Copy the records word for word, starting at the beginning of the records and ending at the line that contains "red triangle: rotated 24", with both of those included. Leave the pictures out of your copy.

--- start Extracted information ---

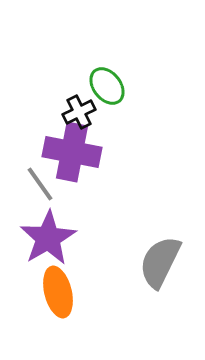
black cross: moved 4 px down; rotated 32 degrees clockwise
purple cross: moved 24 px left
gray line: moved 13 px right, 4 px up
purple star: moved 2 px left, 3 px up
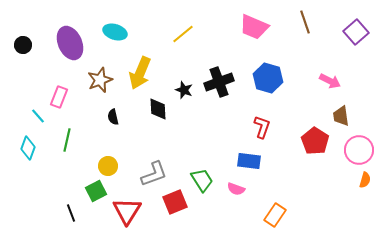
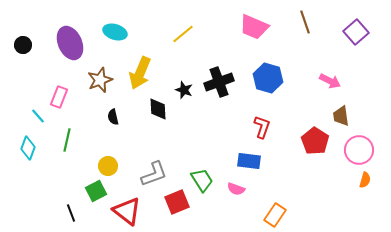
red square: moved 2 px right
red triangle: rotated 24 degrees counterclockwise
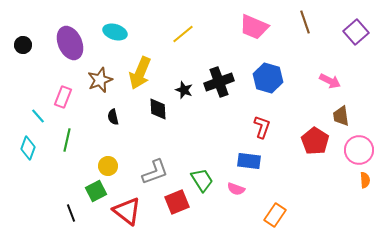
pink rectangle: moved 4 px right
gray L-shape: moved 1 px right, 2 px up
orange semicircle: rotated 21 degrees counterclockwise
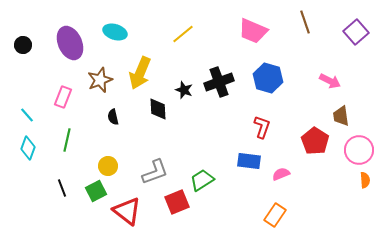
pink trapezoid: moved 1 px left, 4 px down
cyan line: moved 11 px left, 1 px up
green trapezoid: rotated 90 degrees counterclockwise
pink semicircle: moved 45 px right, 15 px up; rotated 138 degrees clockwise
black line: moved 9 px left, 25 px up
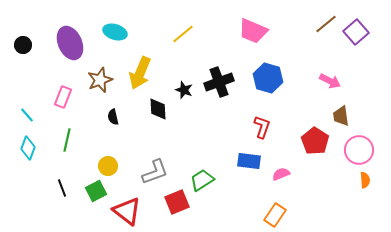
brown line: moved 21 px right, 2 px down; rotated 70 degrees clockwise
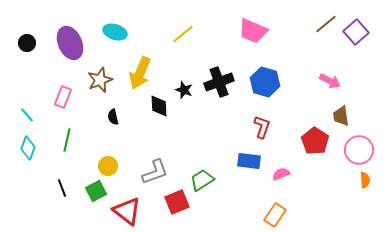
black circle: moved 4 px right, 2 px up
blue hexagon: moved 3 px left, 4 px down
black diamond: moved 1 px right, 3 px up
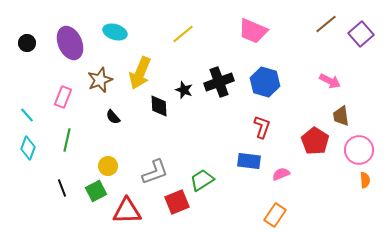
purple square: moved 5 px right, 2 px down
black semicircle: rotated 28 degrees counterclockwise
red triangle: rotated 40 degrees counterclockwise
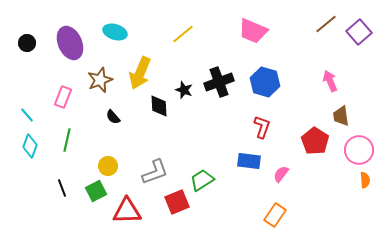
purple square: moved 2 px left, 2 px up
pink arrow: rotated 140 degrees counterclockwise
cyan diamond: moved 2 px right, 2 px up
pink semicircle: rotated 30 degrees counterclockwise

--- end Extracted information ---

→ **Task response**:
black cross: moved 4 px down; rotated 32 degrees clockwise
purple cross: moved 24 px left
gray line: moved 13 px right, 4 px up
purple star: moved 2 px left, 3 px up
red square: moved 2 px right
red triangle: rotated 24 degrees counterclockwise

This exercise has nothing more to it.